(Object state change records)
+---+

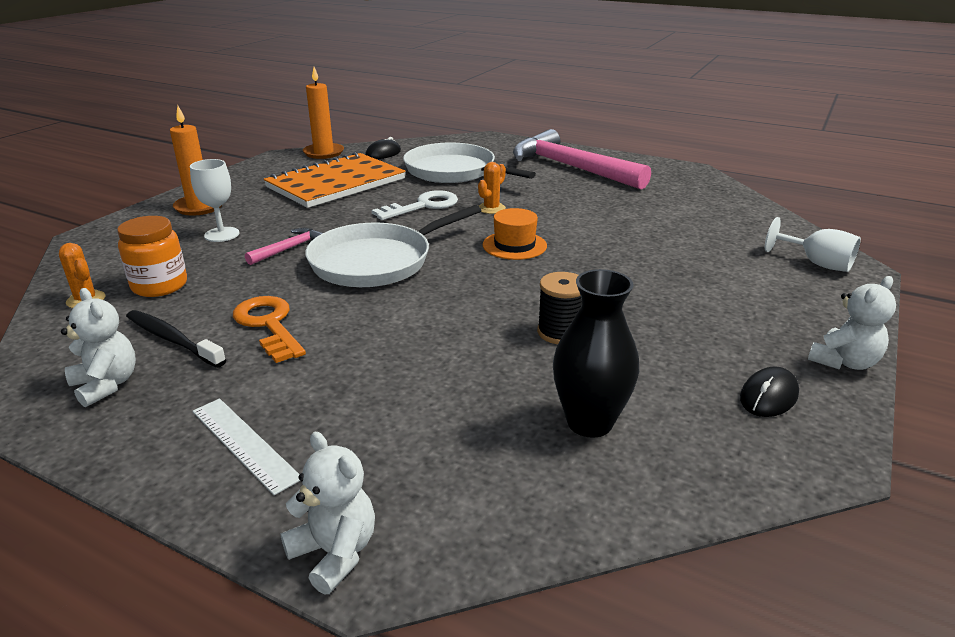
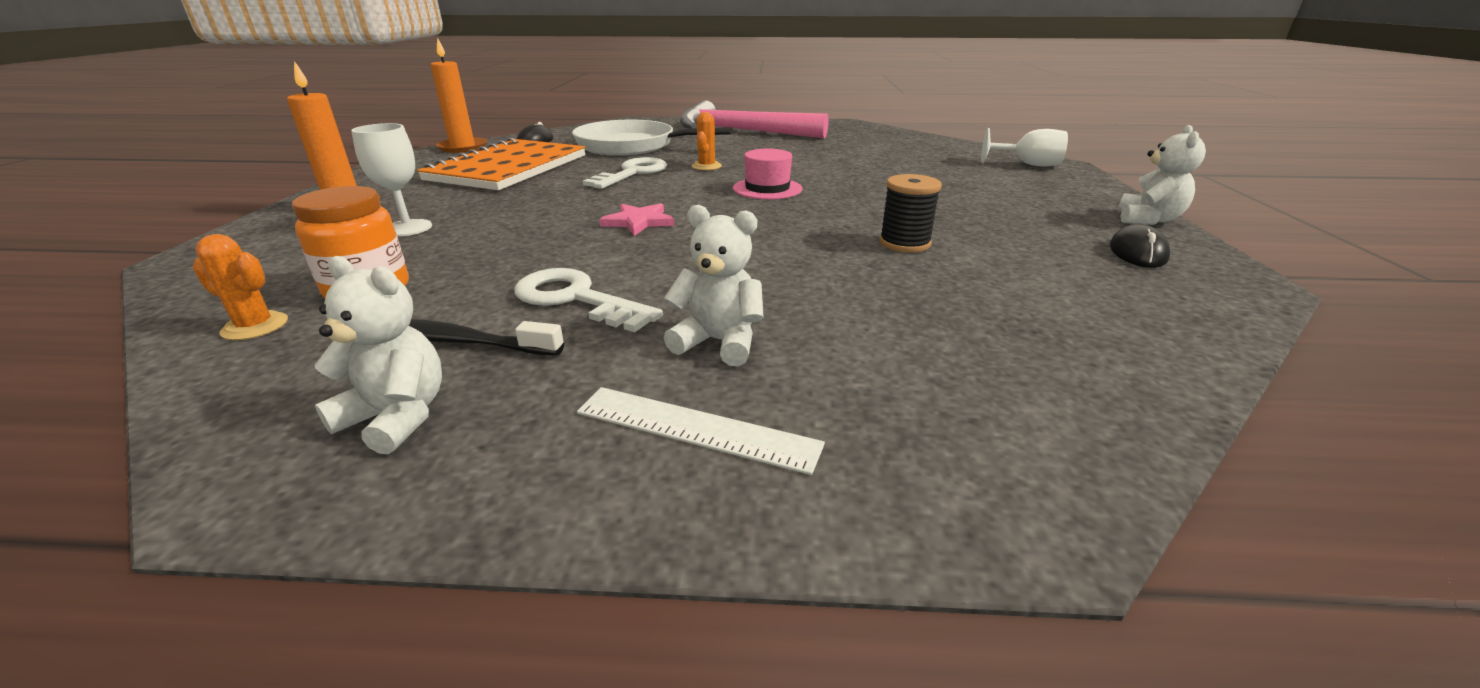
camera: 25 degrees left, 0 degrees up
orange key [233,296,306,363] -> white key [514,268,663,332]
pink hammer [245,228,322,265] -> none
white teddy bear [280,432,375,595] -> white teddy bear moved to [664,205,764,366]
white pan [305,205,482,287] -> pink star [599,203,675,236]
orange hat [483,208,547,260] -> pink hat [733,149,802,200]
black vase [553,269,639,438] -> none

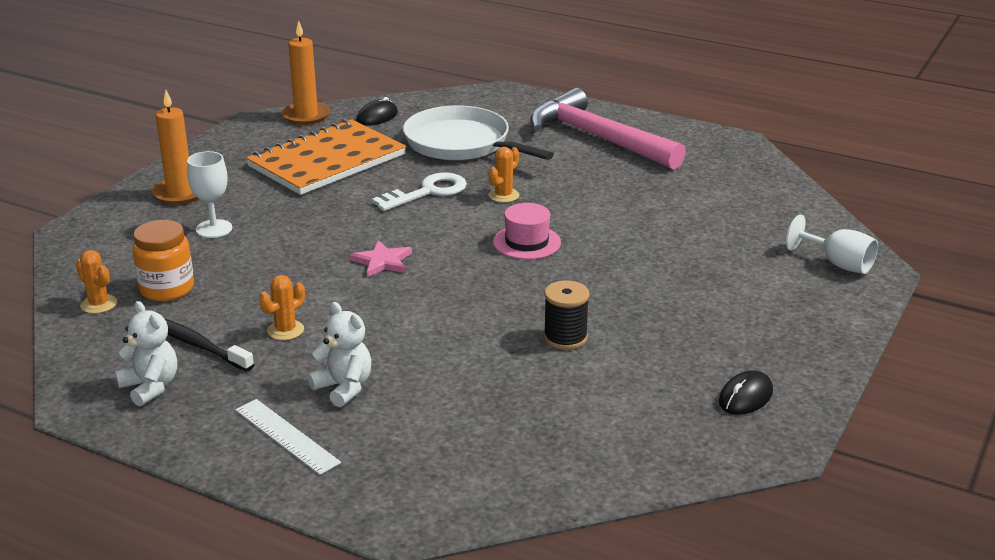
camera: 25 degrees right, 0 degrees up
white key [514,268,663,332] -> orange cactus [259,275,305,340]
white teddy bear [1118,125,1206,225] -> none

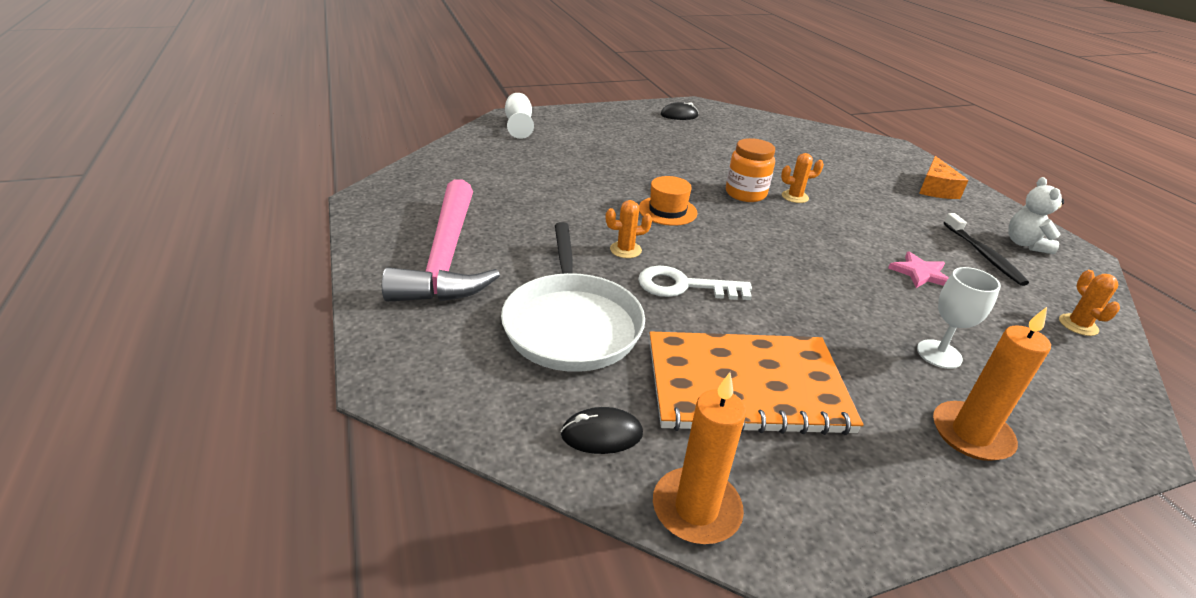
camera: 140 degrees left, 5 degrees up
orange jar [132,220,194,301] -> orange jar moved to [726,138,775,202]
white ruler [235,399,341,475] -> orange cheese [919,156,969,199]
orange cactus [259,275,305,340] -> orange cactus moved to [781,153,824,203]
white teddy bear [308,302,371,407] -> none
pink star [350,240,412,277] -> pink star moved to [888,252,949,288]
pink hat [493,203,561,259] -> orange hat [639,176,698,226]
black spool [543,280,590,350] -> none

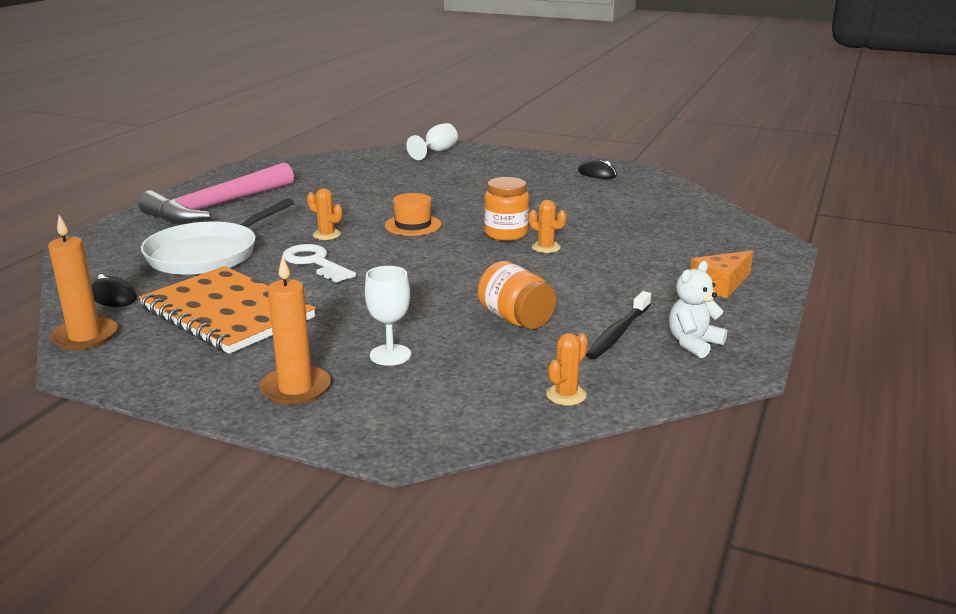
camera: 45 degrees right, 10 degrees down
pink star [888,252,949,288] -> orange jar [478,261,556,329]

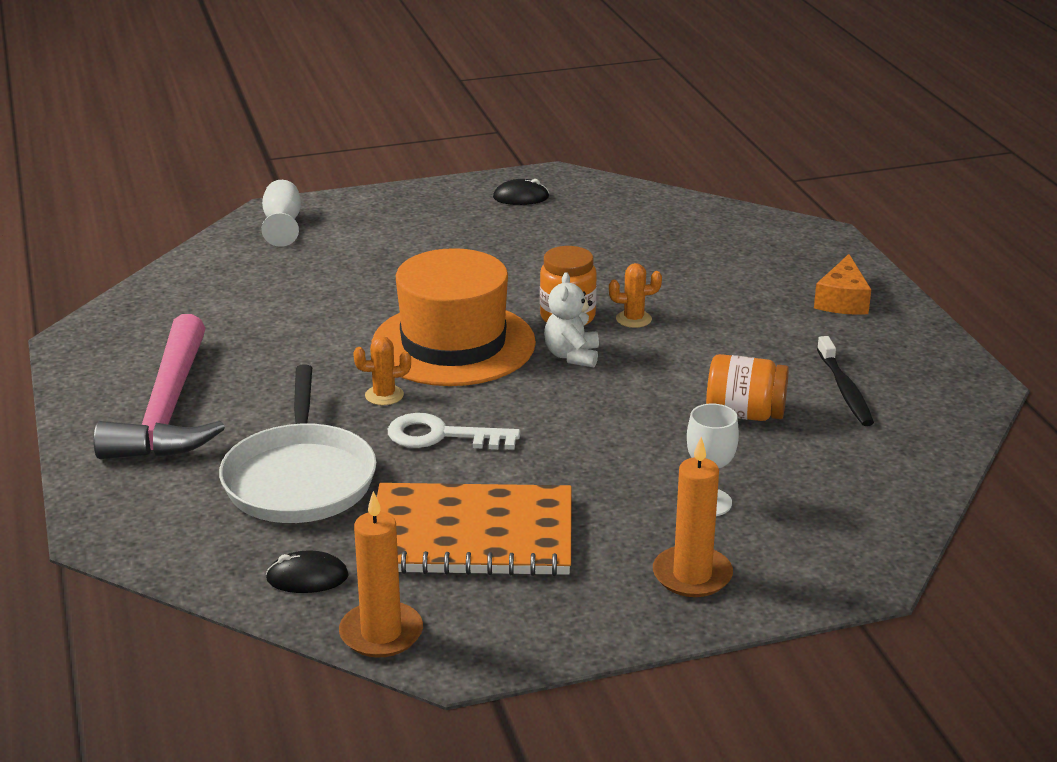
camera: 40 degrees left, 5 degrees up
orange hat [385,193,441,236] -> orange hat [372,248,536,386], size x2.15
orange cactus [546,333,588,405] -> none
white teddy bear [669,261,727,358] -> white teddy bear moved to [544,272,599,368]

+---+

* **What is required**: When you output the entries, keep each line exactly as it is and leave out any pictures.

* **Your response**:
camera: 25 degrees left, 0 degrees up
orange key [233,296,306,363] -> white key [514,268,663,332]
pink hammer [245,228,322,265] -> none
white teddy bear [280,432,375,595] -> white teddy bear moved to [664,205,764,366]
white pan [305,205,482,287] -> pink star [599,203,675,236]
orange hat [483,208,547,260] -> pink hat [733,149,802,200]
black vase [553,269,639,438] -> none

camera: 25 degrees right, 0 degrees up
white key [514,268,663,332] -> orange cactus [259,275,305,340]
white teddy bear [1118,125,1206,225] -> none

camera: 140 degrees left, 5 degrees up
orange jar [132,220,194,301] -> orange jar moved to [726,138,775,202]
white ruler [235,399,341,475] -> orange cheese [919,156,969,199]
orange cactus [259,275,305,340] -> orange cactus moved to [781,153,824,203]
white teddy bear [308,302,371,407] -> none
pink star [350,240,412,277] -> pink star moved to [888,252,949,288]
pink hat [493,203,561,259] -> orange hat [639,176,698,226]
black spool [543,280,590,350] -> none

camera: 45 degrees right, 10 degrees down
pink star [888,252,949,288] -> orange jar [478,261,556,329]

camera: 40 degrees left, 5 degrees up
orange hat [385,193,441,236] -> orange hat [372,248,536,386], size x2.15
orange cactus [546,333,588,405] -> none
white teddy bear [669,261,727,358] -> white teddy bear moved to [544,272,599,368]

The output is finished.